# Activity:
From the data that follows, report the number of lines including "none", and only that number.
Start of Block
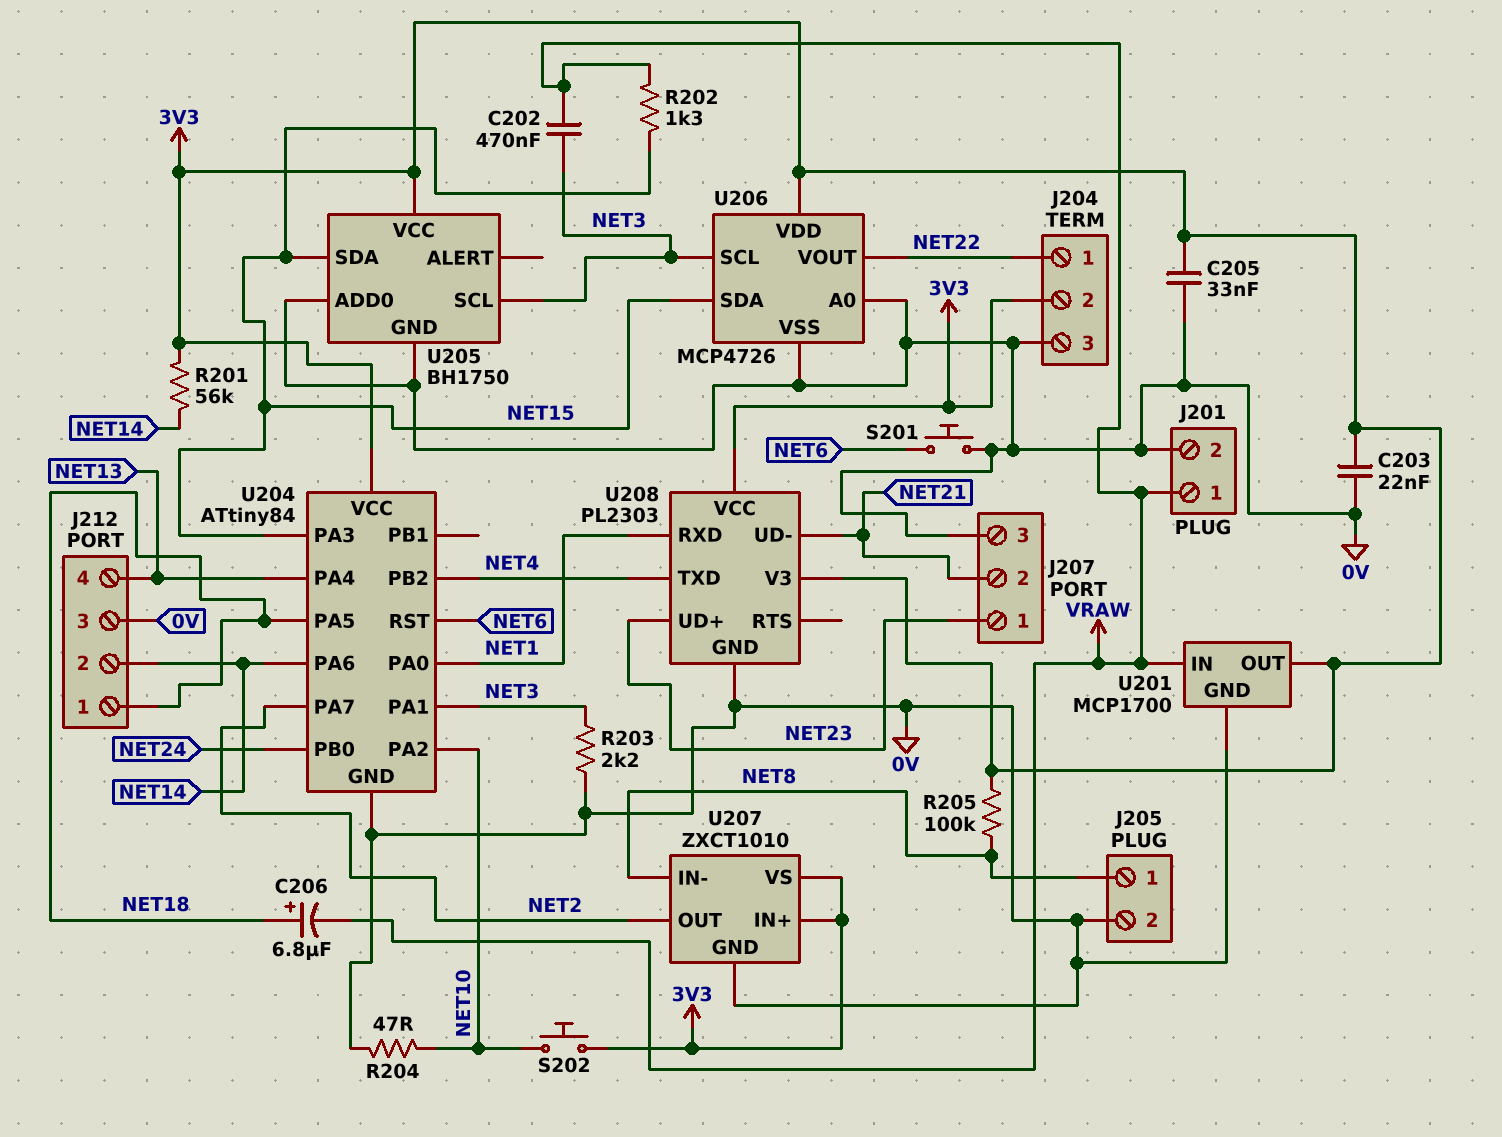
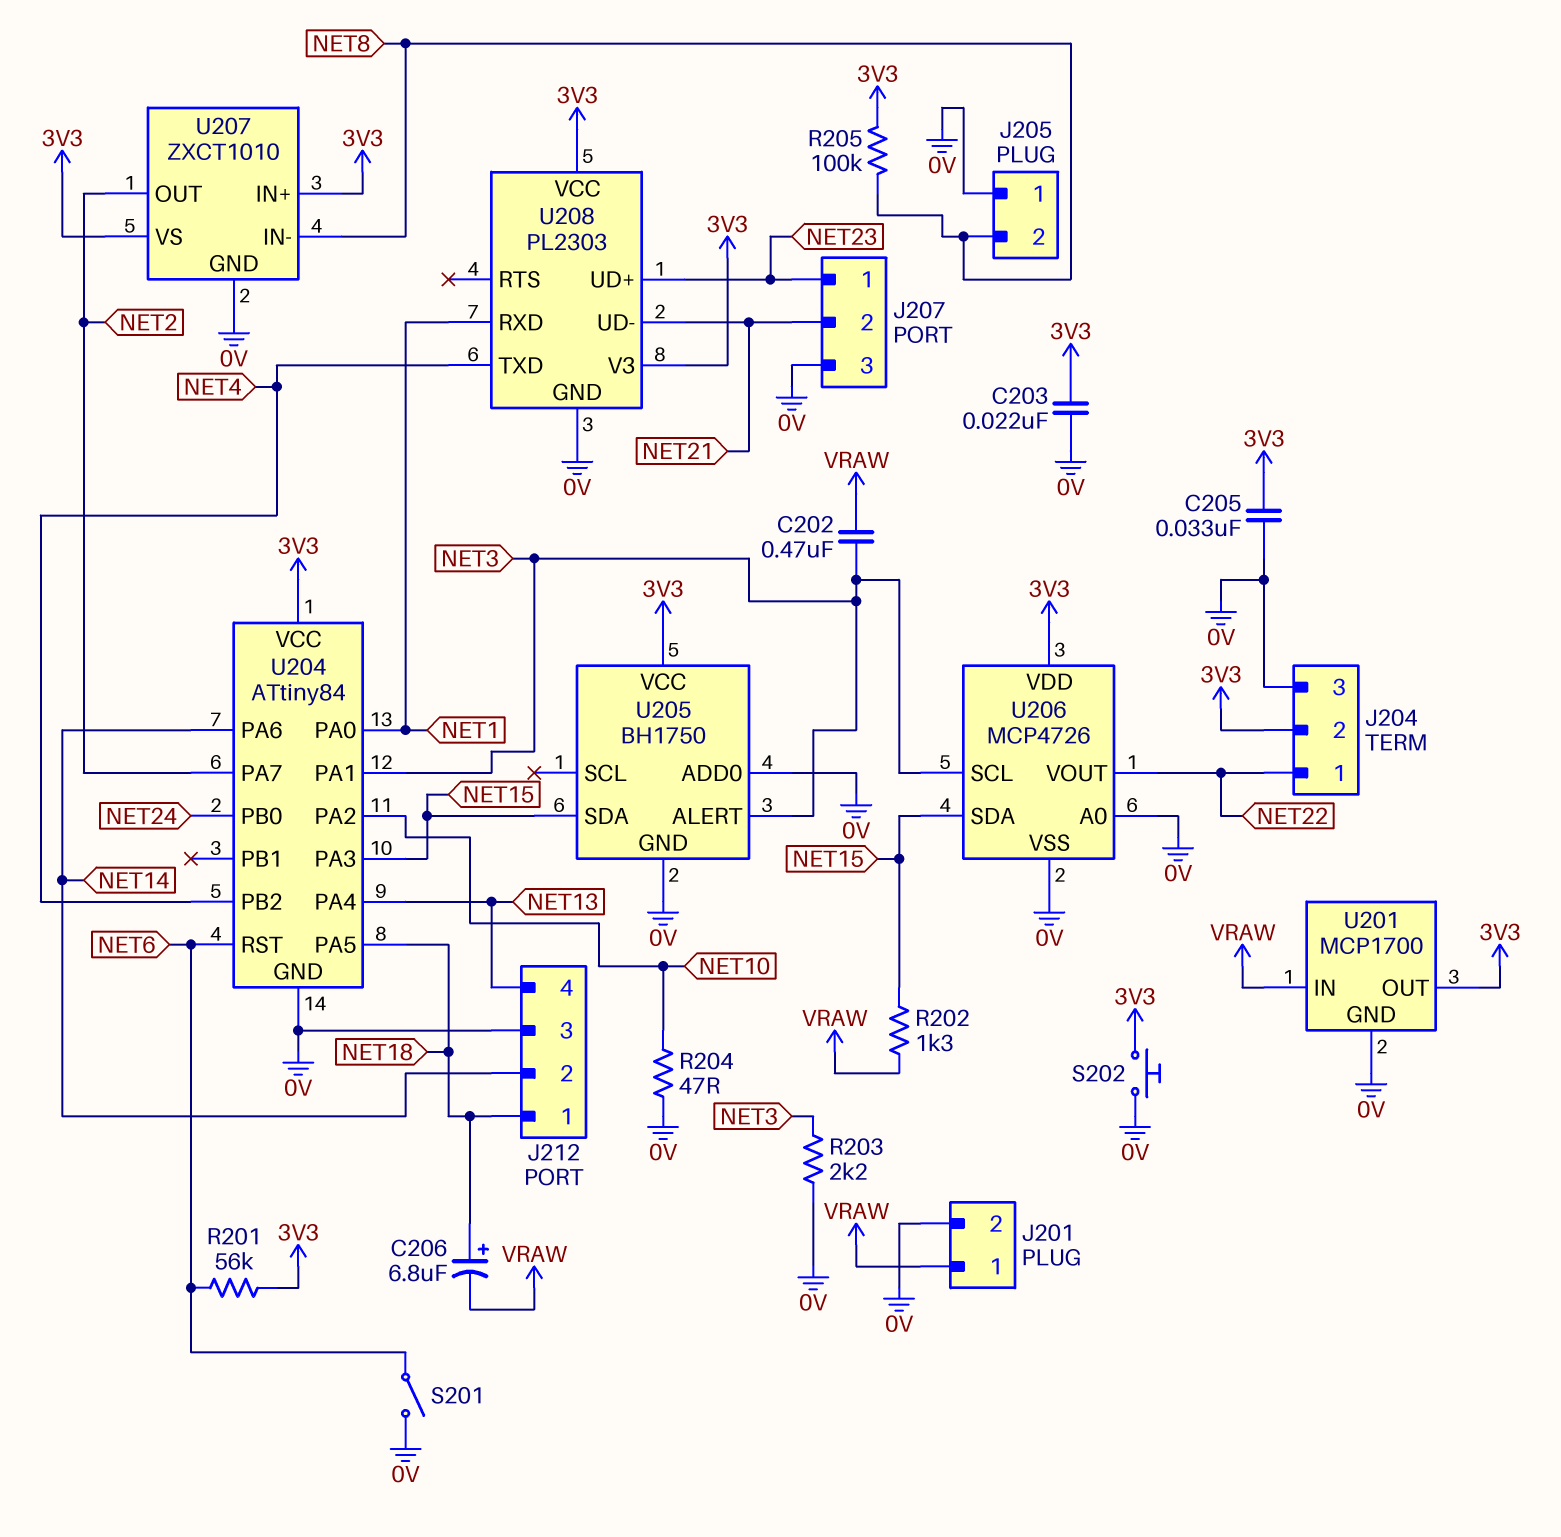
J205 pin 1: NET8 -> 0V
J205 pin 2: 0V -> NET8
R201: 56k (3V3, NET14) -> 56k (3V3, NET6)
S201: button (0V, NET6) -> switch (0V, NET6)
S202: button (3V3, NET10) -> button (0V, 3V3)
U205 pin ALERT: none -> NET3
U205 pin SCL: NET3 -> none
End of Block
# Your response:
2